**Data provided**
•••••

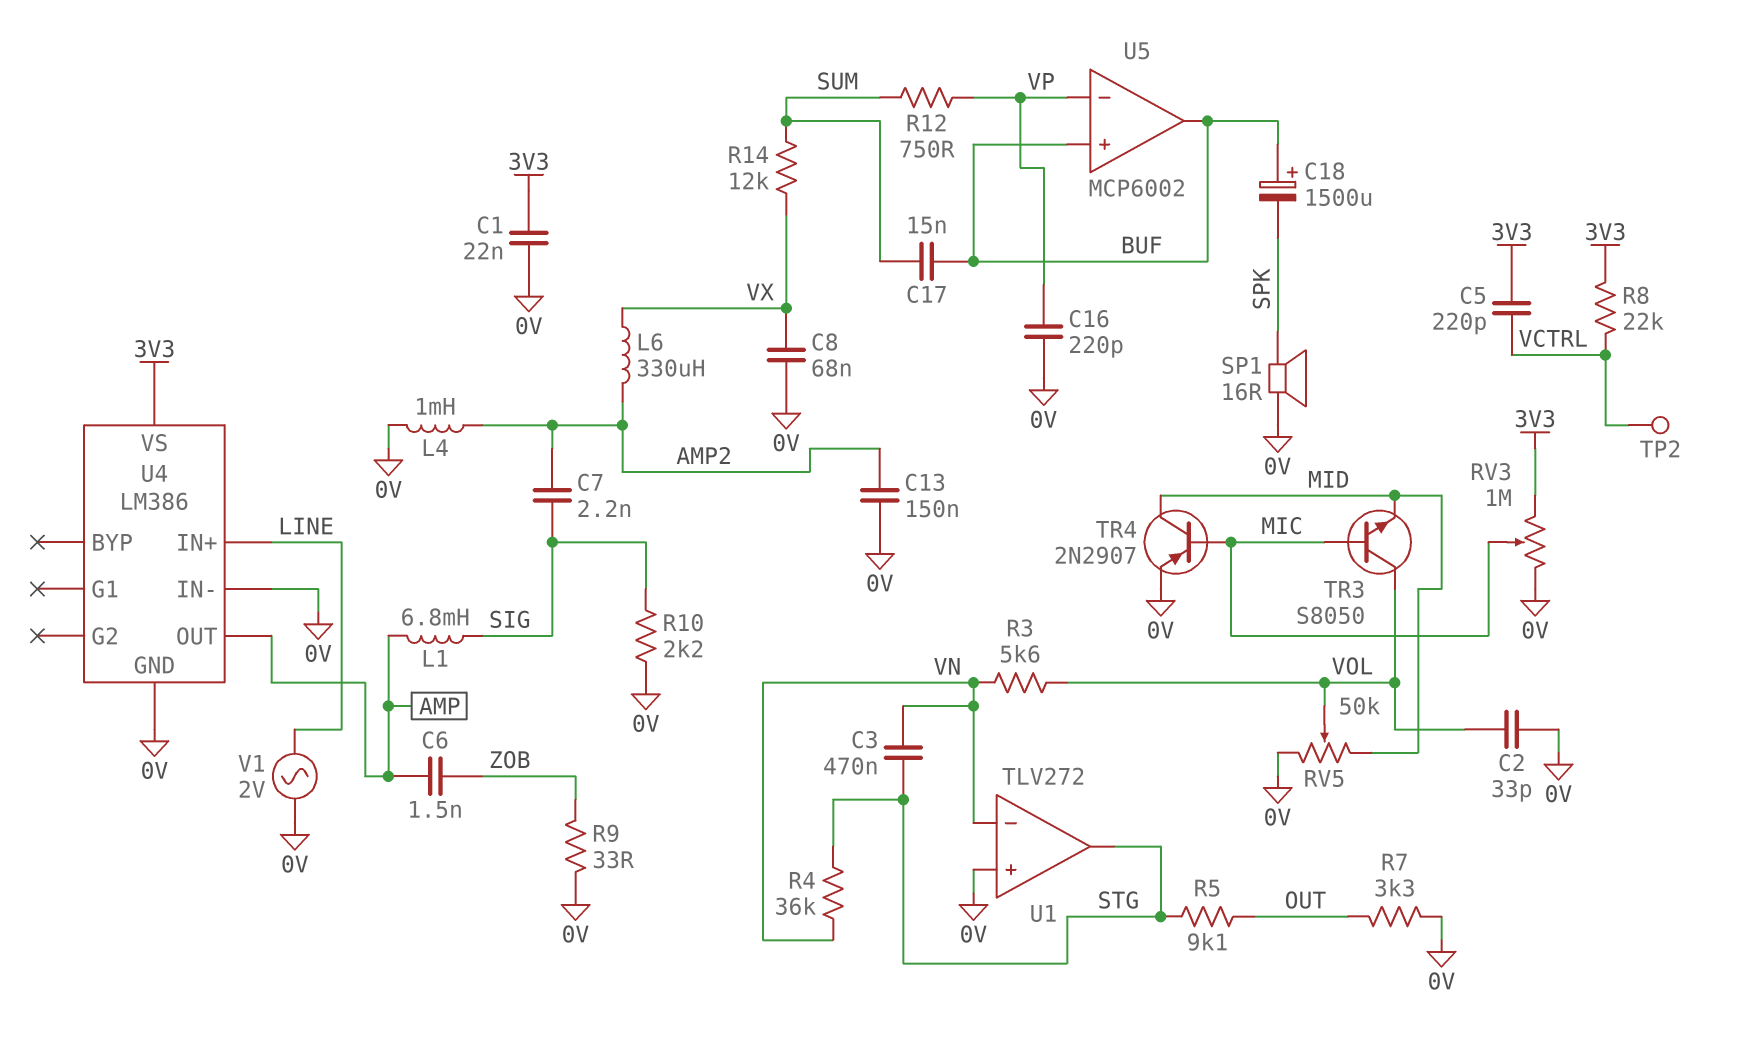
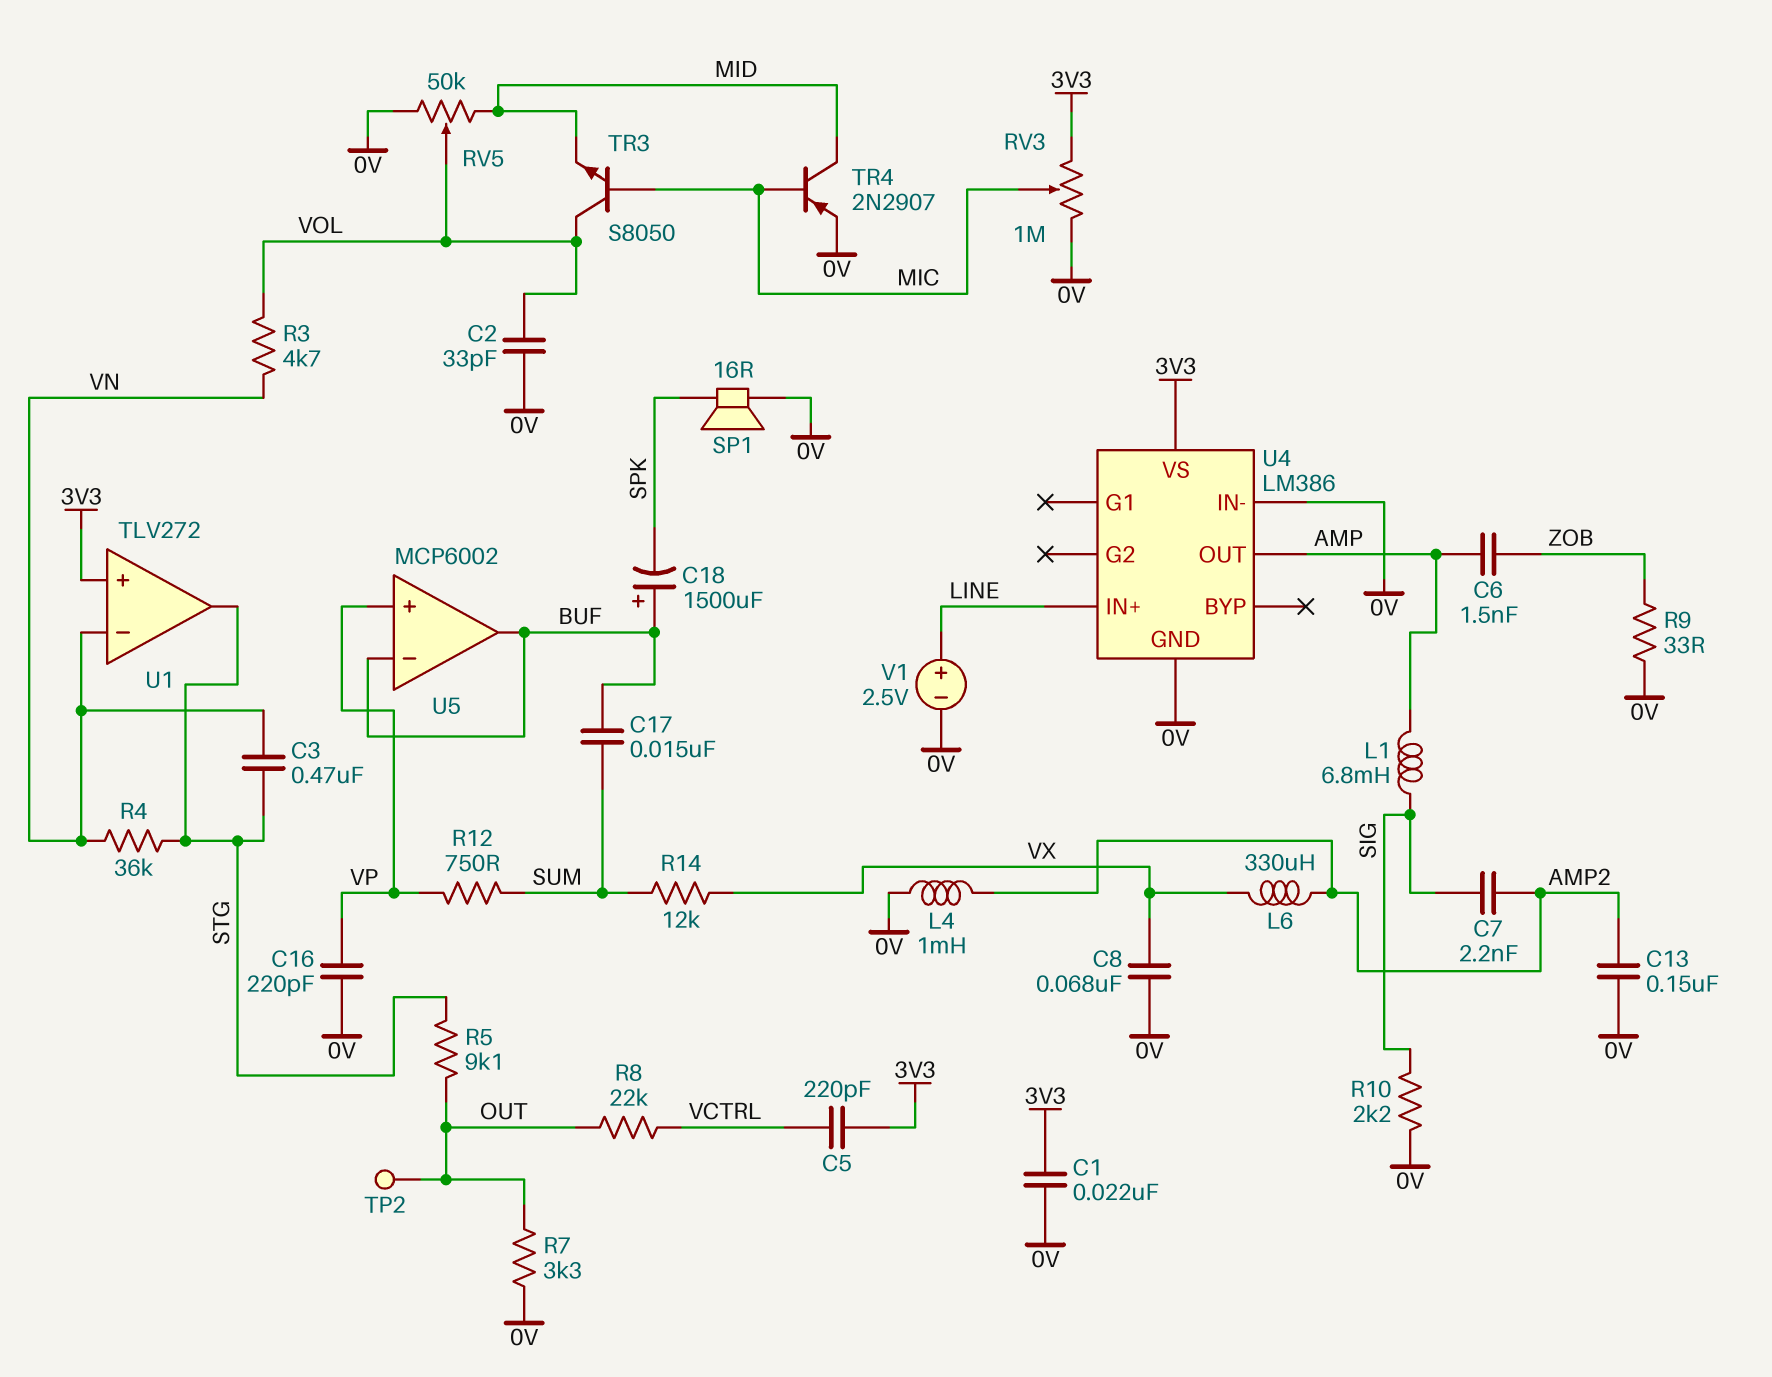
R3: 5.6k (VN, VOL) -> 4.7k (VN, VOL)
R8: 22k (3V3, VCTRL) -> 22k (OUT, VCTRL)
TP2: test point (VCTRL) -> test point (OUT)
U1 pin in+: 0V -> 3V3
U5 pin in+: BUF -> VP
U5 pin in-: VP -> BUF
V1: AC 2V (0V, LINE) -> 2.5V (plus LINE, minus 0V)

•••••

**Assigned task**
Please reproduce the listing word for word, but only from the line that contains "R8: 22k (3V3, VCTRL) -> 22k (OUT, VCTRL)" to its last line, inclusive.

**Result for this exercise**
R8: 22k (3V3, VCTRL) -> 22k (OUT, VCTRL)
TP2: test point (VCTRL) -> test point (OUT)
U1 pin in+: 0V -> 3V3
U5 pin in+: BUF -> VP
U5 pin in-: VP -> BUF
V1: AC 2V (0V, LINE) -> 2.5V (plus LINE, minus 0V)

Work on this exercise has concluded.